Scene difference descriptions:
•••••

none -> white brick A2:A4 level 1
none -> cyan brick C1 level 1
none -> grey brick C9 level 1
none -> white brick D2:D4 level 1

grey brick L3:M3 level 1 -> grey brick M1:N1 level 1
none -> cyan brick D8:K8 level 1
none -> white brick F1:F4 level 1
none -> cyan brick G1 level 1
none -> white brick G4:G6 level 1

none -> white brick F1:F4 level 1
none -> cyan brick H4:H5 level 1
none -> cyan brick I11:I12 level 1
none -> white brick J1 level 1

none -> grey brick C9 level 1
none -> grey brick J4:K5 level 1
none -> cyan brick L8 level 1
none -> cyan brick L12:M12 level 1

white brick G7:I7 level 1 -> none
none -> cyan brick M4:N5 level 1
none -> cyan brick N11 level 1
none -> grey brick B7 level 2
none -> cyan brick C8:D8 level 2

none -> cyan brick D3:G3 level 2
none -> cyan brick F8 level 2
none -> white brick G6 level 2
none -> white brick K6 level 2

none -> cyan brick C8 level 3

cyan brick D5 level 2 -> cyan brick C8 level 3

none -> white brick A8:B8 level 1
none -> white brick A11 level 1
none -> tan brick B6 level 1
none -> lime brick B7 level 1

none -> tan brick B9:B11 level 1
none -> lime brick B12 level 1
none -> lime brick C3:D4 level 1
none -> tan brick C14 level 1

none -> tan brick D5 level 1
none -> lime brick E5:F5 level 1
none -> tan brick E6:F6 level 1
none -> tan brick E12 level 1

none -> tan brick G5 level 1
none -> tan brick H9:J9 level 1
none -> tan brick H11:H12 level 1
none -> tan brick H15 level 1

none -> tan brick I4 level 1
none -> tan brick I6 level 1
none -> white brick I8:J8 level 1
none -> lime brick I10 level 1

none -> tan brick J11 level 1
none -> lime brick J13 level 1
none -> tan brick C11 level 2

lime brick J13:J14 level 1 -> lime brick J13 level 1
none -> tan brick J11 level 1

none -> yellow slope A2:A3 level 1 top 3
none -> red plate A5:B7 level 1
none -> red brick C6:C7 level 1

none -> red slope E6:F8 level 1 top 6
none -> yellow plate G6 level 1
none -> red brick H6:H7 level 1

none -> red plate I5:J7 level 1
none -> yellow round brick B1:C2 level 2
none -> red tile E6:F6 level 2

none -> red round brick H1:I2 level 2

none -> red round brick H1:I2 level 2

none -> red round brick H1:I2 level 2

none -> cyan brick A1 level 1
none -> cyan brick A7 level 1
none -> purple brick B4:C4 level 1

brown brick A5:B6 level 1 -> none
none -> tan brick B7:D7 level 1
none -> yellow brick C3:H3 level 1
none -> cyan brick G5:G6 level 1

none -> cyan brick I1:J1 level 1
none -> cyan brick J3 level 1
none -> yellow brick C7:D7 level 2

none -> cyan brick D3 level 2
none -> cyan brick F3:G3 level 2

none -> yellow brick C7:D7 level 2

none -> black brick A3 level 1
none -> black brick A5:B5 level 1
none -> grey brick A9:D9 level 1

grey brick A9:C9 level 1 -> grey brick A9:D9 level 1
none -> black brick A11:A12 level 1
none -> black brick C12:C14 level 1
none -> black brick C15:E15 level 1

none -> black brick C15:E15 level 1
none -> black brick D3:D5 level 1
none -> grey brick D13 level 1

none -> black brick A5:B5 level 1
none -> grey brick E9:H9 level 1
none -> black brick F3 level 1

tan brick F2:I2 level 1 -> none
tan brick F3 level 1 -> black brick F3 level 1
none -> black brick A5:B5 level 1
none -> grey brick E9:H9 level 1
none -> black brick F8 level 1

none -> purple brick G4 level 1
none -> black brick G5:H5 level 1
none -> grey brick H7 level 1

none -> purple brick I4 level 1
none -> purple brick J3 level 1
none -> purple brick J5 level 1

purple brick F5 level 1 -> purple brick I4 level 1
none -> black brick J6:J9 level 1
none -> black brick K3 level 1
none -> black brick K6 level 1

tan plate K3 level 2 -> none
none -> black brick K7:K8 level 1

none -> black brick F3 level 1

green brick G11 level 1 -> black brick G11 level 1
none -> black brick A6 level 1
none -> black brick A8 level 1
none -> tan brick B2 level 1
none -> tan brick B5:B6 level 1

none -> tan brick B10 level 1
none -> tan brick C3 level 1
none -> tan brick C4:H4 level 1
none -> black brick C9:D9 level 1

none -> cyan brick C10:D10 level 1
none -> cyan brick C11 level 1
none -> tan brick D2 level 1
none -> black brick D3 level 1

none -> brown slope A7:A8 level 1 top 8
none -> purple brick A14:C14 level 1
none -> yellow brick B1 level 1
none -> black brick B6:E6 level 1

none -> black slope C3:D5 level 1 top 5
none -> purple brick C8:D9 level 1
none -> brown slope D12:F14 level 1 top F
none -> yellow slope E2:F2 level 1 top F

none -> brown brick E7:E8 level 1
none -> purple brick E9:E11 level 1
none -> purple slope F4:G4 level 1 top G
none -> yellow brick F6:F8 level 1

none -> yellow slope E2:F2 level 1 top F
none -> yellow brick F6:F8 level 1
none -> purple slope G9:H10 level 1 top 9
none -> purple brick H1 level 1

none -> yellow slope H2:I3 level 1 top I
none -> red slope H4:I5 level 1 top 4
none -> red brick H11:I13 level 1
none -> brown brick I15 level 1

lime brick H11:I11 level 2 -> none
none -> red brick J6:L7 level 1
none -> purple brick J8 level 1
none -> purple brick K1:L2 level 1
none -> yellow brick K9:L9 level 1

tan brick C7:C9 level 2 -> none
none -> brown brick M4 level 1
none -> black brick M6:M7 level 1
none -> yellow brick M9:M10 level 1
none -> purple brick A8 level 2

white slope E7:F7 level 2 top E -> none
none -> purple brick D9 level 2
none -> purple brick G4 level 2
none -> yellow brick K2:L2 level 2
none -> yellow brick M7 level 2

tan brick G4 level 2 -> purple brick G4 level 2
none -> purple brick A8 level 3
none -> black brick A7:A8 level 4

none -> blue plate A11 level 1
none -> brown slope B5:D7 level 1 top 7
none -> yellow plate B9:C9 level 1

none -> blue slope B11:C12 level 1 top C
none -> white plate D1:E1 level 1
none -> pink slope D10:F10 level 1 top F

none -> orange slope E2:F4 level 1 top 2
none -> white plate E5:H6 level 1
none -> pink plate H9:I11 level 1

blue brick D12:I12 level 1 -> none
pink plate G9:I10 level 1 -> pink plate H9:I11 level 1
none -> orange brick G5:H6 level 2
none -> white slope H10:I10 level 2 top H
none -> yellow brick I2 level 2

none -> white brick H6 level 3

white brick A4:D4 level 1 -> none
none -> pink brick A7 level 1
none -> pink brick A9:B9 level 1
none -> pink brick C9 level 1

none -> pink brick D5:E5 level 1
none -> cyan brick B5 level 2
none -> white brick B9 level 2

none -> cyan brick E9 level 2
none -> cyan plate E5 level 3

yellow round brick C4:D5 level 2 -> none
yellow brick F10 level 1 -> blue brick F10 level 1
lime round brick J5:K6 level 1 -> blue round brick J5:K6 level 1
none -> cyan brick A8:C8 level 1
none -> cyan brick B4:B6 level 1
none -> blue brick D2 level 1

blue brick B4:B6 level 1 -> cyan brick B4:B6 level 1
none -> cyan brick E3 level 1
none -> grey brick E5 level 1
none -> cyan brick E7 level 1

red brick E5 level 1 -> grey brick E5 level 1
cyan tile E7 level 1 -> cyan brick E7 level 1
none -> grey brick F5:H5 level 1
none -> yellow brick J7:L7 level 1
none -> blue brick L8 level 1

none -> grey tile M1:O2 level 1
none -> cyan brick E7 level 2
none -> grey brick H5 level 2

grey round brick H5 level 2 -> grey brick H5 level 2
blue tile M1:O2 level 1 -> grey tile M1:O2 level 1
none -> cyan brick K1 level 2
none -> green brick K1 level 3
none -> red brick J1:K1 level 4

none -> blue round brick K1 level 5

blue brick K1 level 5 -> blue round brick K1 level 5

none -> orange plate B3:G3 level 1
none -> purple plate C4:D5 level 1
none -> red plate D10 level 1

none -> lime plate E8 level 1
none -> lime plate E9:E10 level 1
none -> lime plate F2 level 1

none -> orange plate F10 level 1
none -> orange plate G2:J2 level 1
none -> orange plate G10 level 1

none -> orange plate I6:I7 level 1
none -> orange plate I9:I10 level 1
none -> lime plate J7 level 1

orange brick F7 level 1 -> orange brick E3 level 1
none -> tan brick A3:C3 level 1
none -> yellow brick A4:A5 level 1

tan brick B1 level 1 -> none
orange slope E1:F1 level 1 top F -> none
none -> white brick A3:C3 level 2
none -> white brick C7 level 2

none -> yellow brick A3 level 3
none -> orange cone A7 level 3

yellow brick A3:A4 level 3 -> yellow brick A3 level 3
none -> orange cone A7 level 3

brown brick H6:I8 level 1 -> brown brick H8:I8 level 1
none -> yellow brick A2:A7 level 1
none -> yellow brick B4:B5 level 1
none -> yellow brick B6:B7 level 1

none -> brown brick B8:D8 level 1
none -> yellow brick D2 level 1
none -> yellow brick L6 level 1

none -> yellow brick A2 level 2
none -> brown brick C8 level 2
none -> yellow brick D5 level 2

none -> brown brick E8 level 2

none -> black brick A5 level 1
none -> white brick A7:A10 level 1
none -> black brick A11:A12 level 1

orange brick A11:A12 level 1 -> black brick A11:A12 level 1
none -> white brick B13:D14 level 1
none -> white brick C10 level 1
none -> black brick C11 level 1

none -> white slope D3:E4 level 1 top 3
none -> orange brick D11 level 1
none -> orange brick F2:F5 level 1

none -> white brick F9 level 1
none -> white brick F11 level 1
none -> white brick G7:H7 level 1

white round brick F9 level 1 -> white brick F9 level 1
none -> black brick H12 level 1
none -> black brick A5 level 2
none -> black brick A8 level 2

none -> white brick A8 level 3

•••••

Which lines run from the one containing "none -> tan brick A3:C3 level 1" to the end of the records? Transcribe exactly those, both ends included.

ANSWER SECTION.
none -> tan brick A3:C3 level 1
none -> yellow brick A4:A5 level 1

tan brick B1 level 1 -> none
orange slope E1:F1 level 1 top F -> none
none -> white brick A3:C3 level 2
none -> white brick C7 level 2

none -> yellow brick A3 level 3
none -> orange cone A7 level 3

yellow brick A3:A4 level 3 -> yellow brick A3 level 3
none -> orange cone A7 level 3

brown brick H6:I8 level 1 -> brown brick H8:I8 level 1
none -> yellow brick A2:A7 level 1
none -> yellow brick B4:B5 level 1
none -> yellow brick B6:B7 level 1

none -> brown brick B8:D8 level 1
none -> yellow brick D2 level 1
none -> yellow brick L6 level 1

none -> yellow brick A2 level 2
none -> brown brick C8 level 2
none -> yellow brick D5 level 2

none -> brown brick E8 level 2

none -> black brick A5 level 1
none -> white brick A7:A10 level 1
none -> black brick A11:A12 level 1

orange brick A11:A12 level 1 -> black brick A11:A12 level 1
none -> white brick B13:D14 level 1
none -> white brick C10 level 1
none -> black brick C11 level 1

none -> white slope D3:E4 level 1 top 3
none -> orange brick D11 level 1
none -> orange brick F2:F5 level 1

none -> white brick F9 level 1
none -> white brick F11 level 1
none -> white brick G7:H7 level 1

white round brick F9 level 1 -> white brick F9 level 1
none -> black brick H12 level 1
none -> black brick A5 level 2
none -> black brick A8 level 2

none -> white brick A8 level 3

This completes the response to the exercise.